■ GOAL OF THE EXERCISE
For each record below, set it down exactly but leave out any picture.

■ SUPPLIED INFORMATION
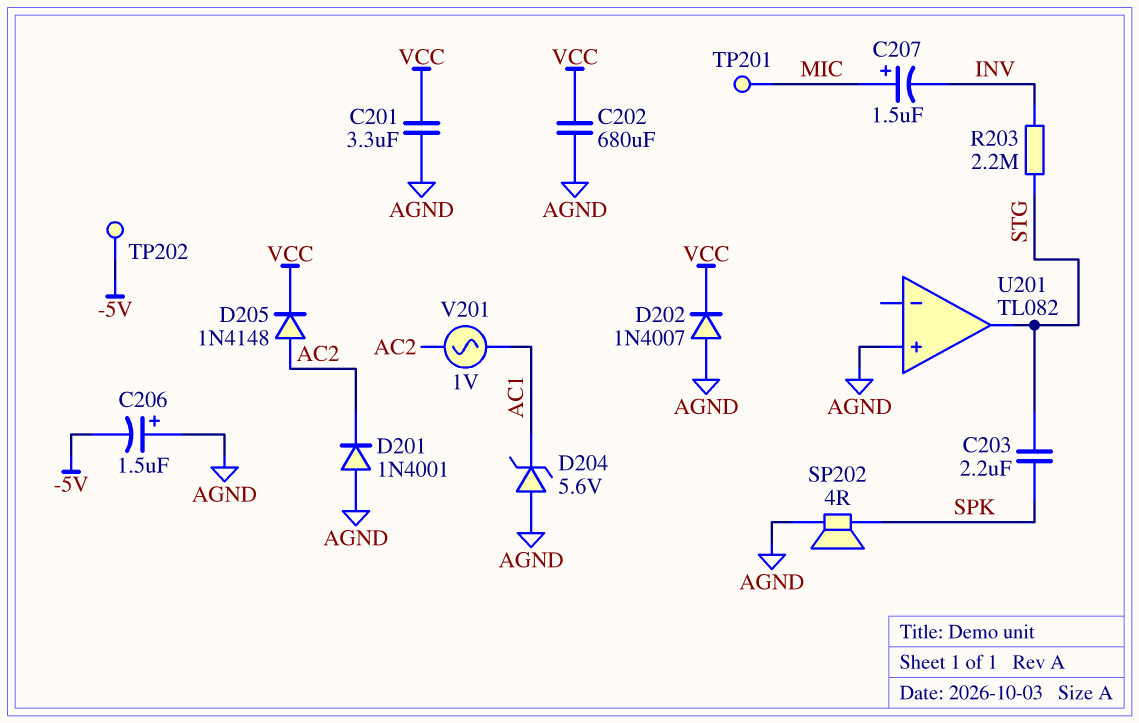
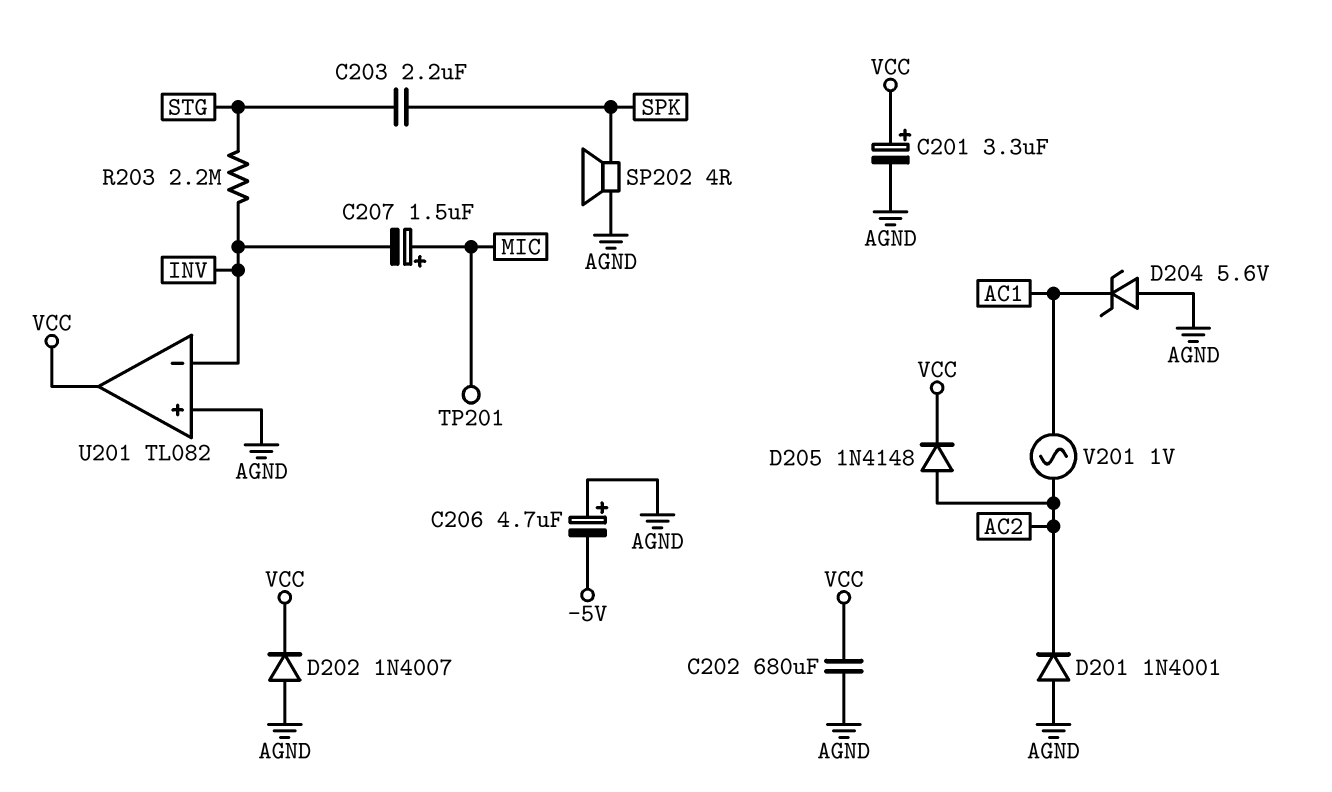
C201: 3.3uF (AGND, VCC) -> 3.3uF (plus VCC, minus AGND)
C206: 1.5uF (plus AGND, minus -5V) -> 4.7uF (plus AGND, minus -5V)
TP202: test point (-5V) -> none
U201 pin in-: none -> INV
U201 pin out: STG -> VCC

■ ANSWER TO THIS EXERCISE
C201: 3.3uF (AGND, VCC) -> 3.3uF (plus VCC, minus AGND)
C206: 1.5uF (plus AGND, minus -5V) -> 4.7uF (plus AGND, minus -5V)
TP202: test point (-5V) -> none
U201 pin in-: none -> INV
U201 pin out: STG -> VCC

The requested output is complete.